*GOAL OF THE EXERCISE*: Write down, unchanged, the entries from the first line through the line holding "C105: none -> 47nF (+12V, N006)". Include no other line.

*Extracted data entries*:
-- Opening Marker --

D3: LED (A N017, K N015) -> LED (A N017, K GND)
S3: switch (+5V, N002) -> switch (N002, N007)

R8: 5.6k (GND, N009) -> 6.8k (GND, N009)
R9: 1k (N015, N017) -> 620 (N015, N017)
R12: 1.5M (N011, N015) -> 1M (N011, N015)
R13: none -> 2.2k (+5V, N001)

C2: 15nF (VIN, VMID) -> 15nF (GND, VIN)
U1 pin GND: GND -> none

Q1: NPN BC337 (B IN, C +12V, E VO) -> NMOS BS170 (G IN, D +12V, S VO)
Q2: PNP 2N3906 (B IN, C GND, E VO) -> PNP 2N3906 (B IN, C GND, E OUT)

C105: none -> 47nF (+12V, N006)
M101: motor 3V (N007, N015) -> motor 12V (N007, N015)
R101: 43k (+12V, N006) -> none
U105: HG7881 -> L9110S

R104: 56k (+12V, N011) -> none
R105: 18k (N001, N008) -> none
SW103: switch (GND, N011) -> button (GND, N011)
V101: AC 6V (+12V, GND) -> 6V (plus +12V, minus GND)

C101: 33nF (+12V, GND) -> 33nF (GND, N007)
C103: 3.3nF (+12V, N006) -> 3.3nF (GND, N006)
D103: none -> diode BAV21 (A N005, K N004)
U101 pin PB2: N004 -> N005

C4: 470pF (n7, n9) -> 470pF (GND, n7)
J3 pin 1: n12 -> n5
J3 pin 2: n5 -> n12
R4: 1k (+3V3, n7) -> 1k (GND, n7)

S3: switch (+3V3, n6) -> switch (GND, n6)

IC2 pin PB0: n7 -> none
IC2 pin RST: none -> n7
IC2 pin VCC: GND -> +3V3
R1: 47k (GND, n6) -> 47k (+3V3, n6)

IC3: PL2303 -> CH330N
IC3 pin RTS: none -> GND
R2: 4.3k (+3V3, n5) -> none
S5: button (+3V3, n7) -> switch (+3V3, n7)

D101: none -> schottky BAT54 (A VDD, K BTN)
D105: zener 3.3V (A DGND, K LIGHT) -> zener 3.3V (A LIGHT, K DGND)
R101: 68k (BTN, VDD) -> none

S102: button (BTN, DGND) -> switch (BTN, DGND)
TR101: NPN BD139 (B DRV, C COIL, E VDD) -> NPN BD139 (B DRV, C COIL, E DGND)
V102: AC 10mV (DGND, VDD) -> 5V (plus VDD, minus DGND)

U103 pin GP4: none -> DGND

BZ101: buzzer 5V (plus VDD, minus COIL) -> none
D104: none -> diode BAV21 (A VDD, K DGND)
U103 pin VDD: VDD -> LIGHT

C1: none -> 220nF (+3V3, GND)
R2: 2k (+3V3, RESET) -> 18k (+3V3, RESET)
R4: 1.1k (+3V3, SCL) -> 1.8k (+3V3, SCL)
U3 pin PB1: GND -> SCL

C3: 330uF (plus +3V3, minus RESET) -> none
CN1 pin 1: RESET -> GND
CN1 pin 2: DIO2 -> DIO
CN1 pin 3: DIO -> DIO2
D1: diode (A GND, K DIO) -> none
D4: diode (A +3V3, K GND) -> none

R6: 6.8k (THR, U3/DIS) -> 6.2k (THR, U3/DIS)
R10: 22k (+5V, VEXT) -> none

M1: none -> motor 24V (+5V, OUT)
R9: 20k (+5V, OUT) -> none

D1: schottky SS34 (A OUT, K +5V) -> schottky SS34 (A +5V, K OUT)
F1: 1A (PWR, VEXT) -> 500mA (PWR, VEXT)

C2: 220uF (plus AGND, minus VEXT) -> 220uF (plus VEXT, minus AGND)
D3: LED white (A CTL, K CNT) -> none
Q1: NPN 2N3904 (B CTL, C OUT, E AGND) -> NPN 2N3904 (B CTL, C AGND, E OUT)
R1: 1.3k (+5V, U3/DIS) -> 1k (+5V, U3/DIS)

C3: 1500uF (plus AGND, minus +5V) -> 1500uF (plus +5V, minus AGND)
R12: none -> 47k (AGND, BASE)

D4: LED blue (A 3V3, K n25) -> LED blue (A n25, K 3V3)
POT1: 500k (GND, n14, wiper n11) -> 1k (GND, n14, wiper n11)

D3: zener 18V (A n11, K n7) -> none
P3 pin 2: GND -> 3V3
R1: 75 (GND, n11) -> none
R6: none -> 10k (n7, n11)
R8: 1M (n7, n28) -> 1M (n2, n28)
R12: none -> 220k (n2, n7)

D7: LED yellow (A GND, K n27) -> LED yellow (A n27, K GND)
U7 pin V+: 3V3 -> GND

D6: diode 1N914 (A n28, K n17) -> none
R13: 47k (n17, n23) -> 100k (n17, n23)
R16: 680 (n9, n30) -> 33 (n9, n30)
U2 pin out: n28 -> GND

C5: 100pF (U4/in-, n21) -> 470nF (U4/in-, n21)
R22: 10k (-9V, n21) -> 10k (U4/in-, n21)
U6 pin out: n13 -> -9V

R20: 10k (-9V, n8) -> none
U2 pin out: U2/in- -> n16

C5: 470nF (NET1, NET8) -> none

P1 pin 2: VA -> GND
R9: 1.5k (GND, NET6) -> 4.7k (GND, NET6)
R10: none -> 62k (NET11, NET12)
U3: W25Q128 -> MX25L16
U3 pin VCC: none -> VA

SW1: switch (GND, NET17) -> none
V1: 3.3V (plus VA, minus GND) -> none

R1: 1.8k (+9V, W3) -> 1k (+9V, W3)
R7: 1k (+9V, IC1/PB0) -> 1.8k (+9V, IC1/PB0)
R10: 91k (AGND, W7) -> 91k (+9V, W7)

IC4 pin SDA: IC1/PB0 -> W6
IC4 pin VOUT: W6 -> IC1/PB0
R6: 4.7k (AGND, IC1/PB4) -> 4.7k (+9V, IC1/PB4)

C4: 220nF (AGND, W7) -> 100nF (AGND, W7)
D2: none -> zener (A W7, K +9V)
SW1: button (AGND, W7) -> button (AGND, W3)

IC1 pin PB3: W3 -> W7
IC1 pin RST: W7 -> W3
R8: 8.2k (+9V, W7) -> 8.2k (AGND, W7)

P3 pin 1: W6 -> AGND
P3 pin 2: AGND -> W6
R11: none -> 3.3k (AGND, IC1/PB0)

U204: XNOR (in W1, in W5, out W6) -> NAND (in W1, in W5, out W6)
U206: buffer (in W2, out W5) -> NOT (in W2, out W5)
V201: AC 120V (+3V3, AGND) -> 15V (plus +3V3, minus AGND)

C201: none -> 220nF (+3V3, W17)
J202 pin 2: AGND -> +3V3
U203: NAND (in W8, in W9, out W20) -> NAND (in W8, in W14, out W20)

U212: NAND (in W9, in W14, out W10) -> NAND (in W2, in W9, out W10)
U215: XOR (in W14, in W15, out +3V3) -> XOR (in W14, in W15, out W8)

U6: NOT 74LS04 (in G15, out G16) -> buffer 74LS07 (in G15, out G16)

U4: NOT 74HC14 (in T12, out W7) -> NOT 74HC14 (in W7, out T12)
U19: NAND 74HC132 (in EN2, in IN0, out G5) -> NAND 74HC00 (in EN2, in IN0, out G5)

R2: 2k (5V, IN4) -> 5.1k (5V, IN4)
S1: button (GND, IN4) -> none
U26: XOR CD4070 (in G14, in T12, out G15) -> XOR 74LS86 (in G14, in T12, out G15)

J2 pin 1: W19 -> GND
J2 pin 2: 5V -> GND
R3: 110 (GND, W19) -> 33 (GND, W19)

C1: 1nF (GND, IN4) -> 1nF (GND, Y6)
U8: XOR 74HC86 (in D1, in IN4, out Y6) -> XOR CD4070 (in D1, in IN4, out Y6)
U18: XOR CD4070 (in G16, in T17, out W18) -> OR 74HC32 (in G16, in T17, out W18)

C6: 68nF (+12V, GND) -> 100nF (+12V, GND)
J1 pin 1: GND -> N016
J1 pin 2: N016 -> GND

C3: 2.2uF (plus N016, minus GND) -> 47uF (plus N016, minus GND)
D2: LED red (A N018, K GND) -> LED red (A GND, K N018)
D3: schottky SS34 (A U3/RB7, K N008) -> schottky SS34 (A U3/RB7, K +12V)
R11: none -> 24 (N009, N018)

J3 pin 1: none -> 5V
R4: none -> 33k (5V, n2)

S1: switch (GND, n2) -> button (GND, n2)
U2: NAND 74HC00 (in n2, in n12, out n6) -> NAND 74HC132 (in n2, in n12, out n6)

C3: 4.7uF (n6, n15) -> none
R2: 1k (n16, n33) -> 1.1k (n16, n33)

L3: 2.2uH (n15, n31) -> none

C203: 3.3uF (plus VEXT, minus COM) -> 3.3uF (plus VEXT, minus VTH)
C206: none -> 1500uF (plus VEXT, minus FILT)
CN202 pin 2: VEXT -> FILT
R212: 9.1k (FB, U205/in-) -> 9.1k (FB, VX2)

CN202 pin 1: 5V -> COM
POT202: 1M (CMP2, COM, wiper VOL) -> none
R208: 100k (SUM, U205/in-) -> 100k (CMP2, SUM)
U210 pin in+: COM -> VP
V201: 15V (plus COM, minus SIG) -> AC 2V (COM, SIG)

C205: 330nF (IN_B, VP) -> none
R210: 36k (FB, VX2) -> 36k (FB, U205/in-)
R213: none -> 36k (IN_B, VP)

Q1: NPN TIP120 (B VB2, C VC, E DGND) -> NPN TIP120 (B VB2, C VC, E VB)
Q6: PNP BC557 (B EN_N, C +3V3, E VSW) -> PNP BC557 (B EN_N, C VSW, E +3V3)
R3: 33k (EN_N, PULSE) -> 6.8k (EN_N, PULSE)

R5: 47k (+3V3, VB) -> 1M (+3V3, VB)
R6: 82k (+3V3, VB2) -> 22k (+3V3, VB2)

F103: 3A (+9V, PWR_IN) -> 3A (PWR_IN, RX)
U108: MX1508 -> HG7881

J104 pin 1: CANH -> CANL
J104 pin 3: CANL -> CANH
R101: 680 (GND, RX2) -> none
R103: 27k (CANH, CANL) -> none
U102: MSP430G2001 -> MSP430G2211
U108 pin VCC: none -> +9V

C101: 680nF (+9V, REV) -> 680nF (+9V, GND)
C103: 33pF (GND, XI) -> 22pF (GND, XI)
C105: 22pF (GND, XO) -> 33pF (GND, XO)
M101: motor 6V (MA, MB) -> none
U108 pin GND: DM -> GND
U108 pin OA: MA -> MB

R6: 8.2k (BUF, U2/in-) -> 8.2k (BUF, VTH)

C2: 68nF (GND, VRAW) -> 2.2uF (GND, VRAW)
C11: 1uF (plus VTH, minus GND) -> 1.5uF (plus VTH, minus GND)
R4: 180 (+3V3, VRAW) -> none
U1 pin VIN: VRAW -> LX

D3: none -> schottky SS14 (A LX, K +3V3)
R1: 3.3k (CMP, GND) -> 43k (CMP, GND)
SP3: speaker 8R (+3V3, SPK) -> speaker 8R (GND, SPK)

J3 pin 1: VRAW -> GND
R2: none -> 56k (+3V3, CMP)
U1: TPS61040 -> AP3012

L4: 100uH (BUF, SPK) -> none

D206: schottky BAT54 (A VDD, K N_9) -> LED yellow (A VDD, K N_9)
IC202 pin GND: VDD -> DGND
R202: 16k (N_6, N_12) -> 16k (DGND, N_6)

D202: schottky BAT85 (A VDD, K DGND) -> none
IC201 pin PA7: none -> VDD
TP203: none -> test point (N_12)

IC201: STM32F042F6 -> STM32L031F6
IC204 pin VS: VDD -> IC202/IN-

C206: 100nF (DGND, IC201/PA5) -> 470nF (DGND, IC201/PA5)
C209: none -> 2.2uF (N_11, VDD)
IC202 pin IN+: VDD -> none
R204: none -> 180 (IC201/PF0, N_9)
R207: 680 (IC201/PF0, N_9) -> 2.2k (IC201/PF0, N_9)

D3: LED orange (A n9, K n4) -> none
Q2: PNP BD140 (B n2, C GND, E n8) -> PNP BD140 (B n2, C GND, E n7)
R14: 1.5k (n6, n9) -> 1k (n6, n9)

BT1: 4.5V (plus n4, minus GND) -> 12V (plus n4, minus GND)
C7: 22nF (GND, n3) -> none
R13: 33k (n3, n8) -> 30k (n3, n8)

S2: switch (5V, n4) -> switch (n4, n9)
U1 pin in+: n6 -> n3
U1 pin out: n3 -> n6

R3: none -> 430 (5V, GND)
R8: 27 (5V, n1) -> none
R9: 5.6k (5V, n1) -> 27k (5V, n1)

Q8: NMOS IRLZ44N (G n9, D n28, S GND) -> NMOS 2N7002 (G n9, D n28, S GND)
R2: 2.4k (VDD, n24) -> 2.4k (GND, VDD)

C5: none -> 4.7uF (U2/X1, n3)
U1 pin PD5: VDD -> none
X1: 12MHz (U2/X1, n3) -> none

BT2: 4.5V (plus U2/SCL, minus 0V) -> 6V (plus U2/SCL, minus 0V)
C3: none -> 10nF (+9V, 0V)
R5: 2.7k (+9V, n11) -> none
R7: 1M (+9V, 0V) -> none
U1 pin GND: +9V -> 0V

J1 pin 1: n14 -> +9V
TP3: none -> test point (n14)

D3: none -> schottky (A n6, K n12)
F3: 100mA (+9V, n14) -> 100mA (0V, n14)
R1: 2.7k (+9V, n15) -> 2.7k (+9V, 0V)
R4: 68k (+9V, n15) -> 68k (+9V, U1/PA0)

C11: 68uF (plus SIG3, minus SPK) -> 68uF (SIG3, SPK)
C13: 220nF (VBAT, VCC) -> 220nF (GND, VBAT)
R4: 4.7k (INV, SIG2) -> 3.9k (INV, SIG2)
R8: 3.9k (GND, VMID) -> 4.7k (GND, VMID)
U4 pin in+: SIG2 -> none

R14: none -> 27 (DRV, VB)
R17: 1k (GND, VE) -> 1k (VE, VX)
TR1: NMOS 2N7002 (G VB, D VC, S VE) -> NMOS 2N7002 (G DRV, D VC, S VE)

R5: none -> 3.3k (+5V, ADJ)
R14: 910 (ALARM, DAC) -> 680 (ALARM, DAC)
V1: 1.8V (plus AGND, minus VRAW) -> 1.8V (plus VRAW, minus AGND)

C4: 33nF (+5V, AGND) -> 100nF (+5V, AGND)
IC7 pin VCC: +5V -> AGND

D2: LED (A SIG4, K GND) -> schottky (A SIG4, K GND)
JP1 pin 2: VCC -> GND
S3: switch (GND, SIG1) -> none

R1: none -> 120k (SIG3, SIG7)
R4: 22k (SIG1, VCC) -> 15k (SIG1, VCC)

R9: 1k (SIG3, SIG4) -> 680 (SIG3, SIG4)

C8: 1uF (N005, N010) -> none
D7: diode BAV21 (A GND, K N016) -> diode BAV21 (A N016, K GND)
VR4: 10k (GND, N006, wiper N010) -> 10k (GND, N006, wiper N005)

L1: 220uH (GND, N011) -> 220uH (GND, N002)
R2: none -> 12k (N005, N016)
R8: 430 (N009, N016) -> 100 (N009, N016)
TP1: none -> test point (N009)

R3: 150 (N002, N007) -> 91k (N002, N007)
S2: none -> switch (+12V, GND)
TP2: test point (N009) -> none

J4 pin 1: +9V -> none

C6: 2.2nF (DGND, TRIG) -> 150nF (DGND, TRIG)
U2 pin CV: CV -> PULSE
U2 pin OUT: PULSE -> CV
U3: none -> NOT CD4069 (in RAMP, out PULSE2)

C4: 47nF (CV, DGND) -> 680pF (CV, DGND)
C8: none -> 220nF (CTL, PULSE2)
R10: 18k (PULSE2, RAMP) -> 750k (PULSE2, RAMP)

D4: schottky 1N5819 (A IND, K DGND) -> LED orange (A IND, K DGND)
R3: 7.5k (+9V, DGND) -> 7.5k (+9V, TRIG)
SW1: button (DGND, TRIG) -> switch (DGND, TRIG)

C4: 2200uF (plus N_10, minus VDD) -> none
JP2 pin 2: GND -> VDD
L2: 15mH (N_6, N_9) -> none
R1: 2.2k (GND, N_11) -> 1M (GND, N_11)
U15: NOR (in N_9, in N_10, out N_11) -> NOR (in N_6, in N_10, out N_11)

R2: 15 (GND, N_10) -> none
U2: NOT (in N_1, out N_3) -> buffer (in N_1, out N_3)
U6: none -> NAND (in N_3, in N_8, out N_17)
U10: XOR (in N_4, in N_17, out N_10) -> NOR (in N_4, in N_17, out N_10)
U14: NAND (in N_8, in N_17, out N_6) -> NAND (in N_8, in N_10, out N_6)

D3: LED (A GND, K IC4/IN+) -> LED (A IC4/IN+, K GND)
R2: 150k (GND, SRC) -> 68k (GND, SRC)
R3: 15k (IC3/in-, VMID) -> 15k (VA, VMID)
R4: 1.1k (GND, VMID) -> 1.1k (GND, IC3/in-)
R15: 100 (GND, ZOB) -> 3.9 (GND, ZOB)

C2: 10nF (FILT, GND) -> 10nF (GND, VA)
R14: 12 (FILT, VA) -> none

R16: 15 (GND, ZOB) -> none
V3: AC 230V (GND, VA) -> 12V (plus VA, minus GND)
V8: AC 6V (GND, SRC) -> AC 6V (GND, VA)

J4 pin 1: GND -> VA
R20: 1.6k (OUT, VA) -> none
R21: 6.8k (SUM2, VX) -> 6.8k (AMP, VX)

-- Closing Marker --

*REPLY*:
D3: LED (A N017, K N015) -> LED (A N017, K GND)
S3: switch (+5V, N002) -> switch (N002, N007)

R8: 5.6k (GND, N009) -> 6.8k (GND, N009)
R9: 1k (N015, N017) -> 620 (N015, N017)
R12: 1.5M (N011, N015) -> 1M (N011, N015)
R13: none -> 2.2k (+5V, N001)

C2: 15nF (VIN, VMID) -> 15nF (GND, VIN)
U1 pin GND: GND -> none

Q1: NPN BC337 (B IN, C +12V, E VO) -> NMOS BS170 (G IN, D +12V, S VO)
Q2: PNP 2N3906 (B IN, C GND, E VO) -> PNP 2N3906 (B IN, C GND, E OUT)

C105: none -> 47nF (+12V, N006)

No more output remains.